» Exercise description: Some lines below may hold the string "degrees". Count them and give only the total.

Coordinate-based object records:
--------------------
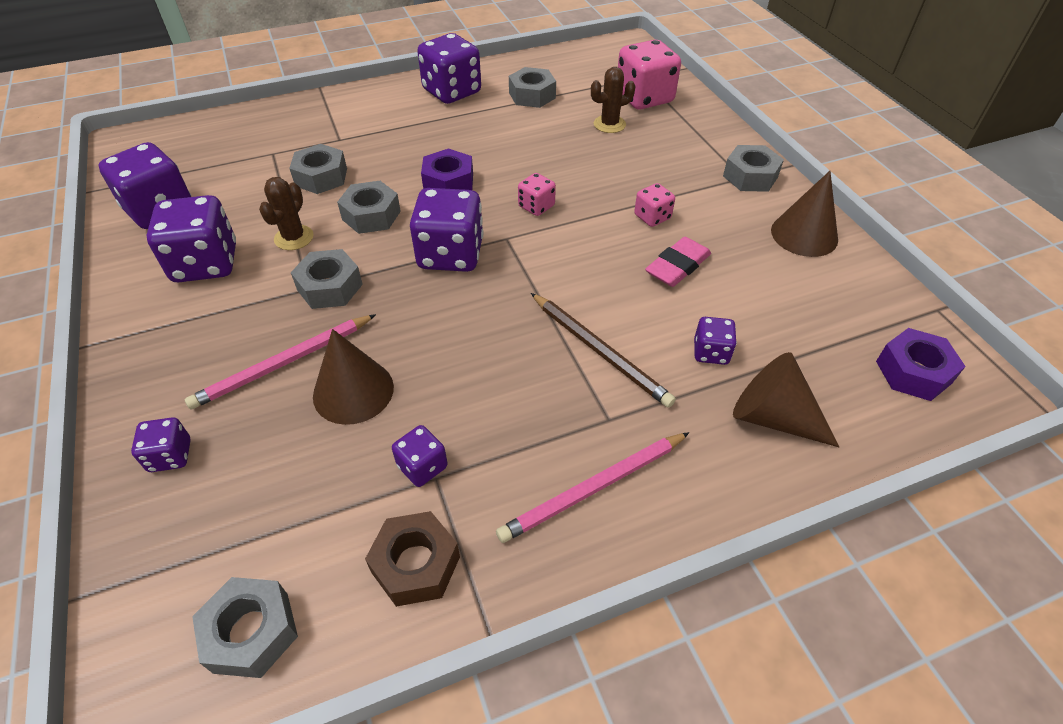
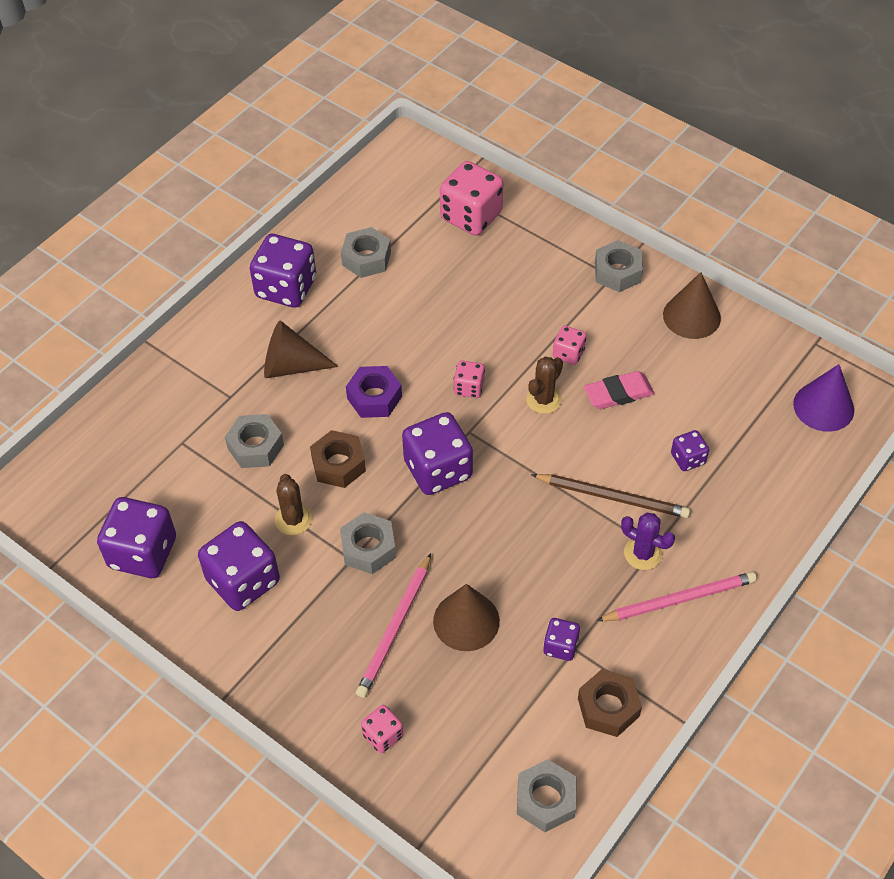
camera: 30 degrees left, 5 degrees up
(170, 456) = (383, 735): purple dice -> pink dice
(371, 215) = (338, 464): grey nut -> brown nut
(590, 419) = (643, 553): none -> purple cactus
(594, 488) = (679, 599): pink pencil -> pink pencil turned 135 degrees counterclockwise
(609, 124) = (463, 264): brown cactus -> brown cactus (543, 400)
(677, 266) = (618, 393): pink eraser -> pink eraser turned 60 degrees clockwise
(772, 417) = (755, 489): brown cone -> brown cone (291, 366)
(913, 372) = (823, 406): purple nut -> purple cone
--------------------
» The completed task: 3